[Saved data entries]

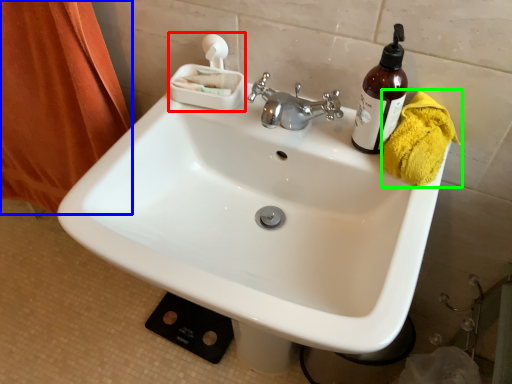
Question: Which object is the farthest from tissue (highlighted by a red box)? Choose among these: shower curtain (highlighted by a blue box) or bath towel (highlighted by a green box).

Choices:
 (A) shower curtain
 (B) bath towel

Answer: (A)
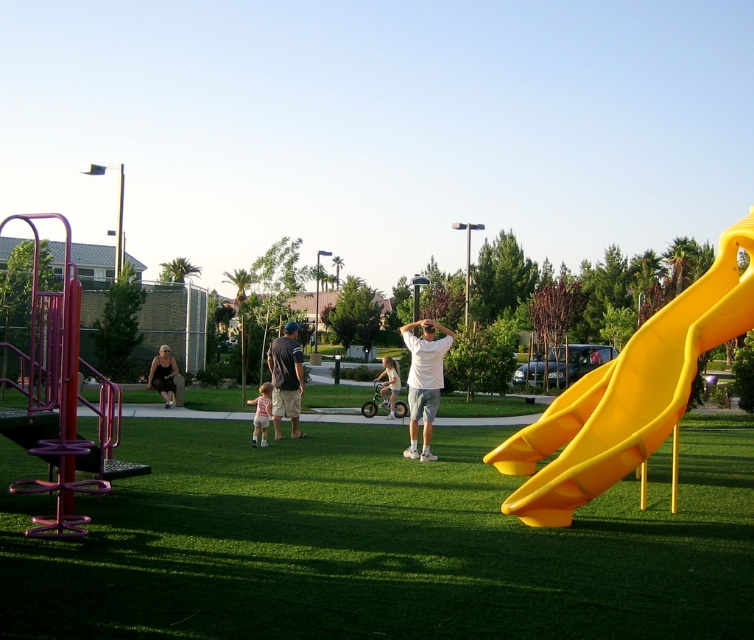
How distant is yellow plastic slide at right from light pink fabric dress at center?

They are 5.53 meters apart.

At what (x,y) coordinates should I click in order to perform the action: click on yellow plastic slide at right. Please return your answer as a coordinate pair (x, y). This screenshot has width=754, height=640. Looking at the image, I should click on (627, 394).

You are a GUI agent. You are given a task and a screenshot of the screen. Output one action in this format:
    pyautogui.click(x=<x>, y=<y>)
    Task: Click on the yellow plastic slide at right
    
    Given the screenshot: What is the action you would take?
    pyautogui.click(x=627, y=394)

Is yellow plastic slide at right closer to the viewer compared to dark gray shirt at center?

Yes, it is in front of dark gray shirt at center.

Is yellow plastic slide at right positioned at the back of dark gray shirt at center?

No, yellow plastic slide at right is in front of dark gray shirt at center.

Who is more distant from viewer, (x=752, y=209) or (x=290, y=371)?

Positioned behind is point (x=290, y=371).

Identify the location of yellow plastic slide at right. The width and height of the screenshot is (754, 640). (627, 394).

Does green artificial turf at center have a greater height compared to dark gray shirt at center?

No.

Looking at this image, does green artificial turf at center have a lesser height compared to dark gray shirt at center?

Correct, green artificial turf at center is not as tall as dark gray shirt at center.

Locate an element on the screen. green artificial turf at center is located at coordinates (377, 541).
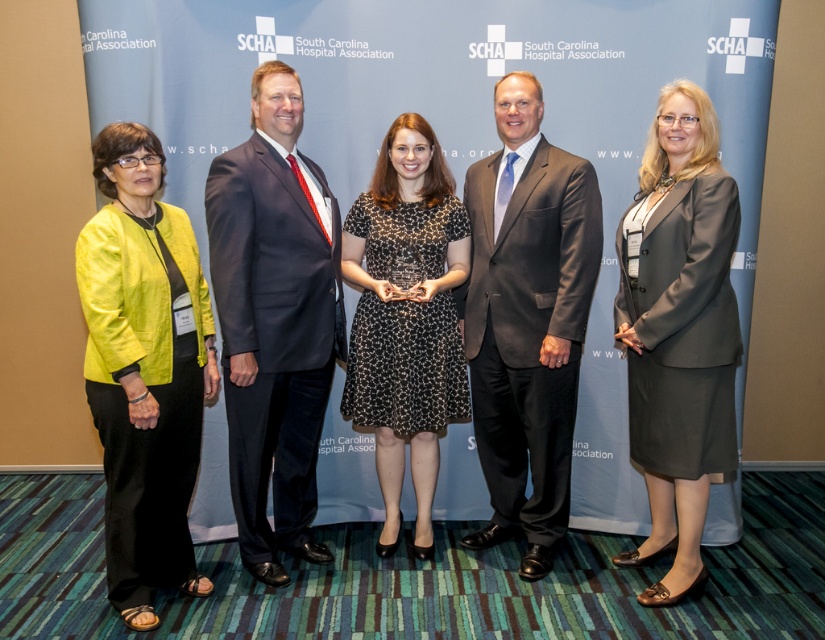
Based on the photo, you are organizing a photo shoot for a professional event. In the image provided, there are two key individuals wearing a dark blue suit at center and a matte gray suit at right. From the perspective of someone standing in front of the photo, which individual is positioned to the left of the other?

The dark blue suit at center is positioned to the left of the matte gray suit at right.

You are a photographer adjusting your camera settings to focus on both the matte yellow blazer at left and the black dotted dress at center. Which object should you focus on first to ensure proper depth of field?

The matte yellow blazer at left is closer to the viewer than the black dotted dress at center, so you should focus on the matte yellow blazer at left first to ensure proper depth of field.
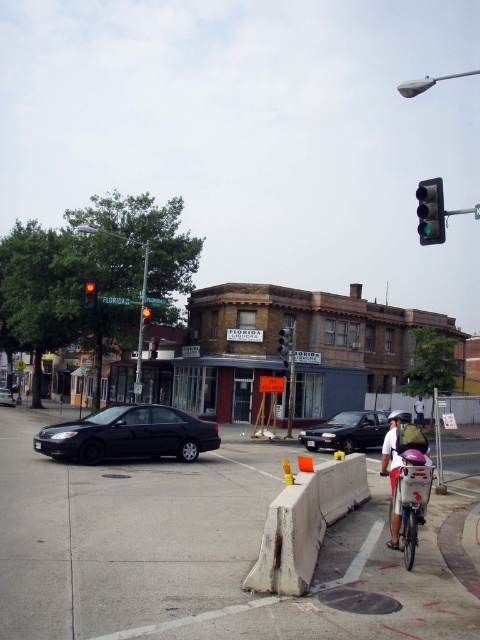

### Problem to work on
Write out, word for word, everything from the line containing "The dark blue" down to the end of the material. Leave any pictures out.

### Solved exercise
The dark blue suit at center is positioned to the left of the matte gray suit at right.

You are a photographer adjusting your camera settings to focus on both the matte yellow blazer at left and the black dotted dress at center. Which object should you focus on first to ensure proper depth of field?

The matte yellow blazer at left is closer to the viewer than the black dotted dress at center, so you should focus on the matte yellow blazer at left first to ensure proper depth of field.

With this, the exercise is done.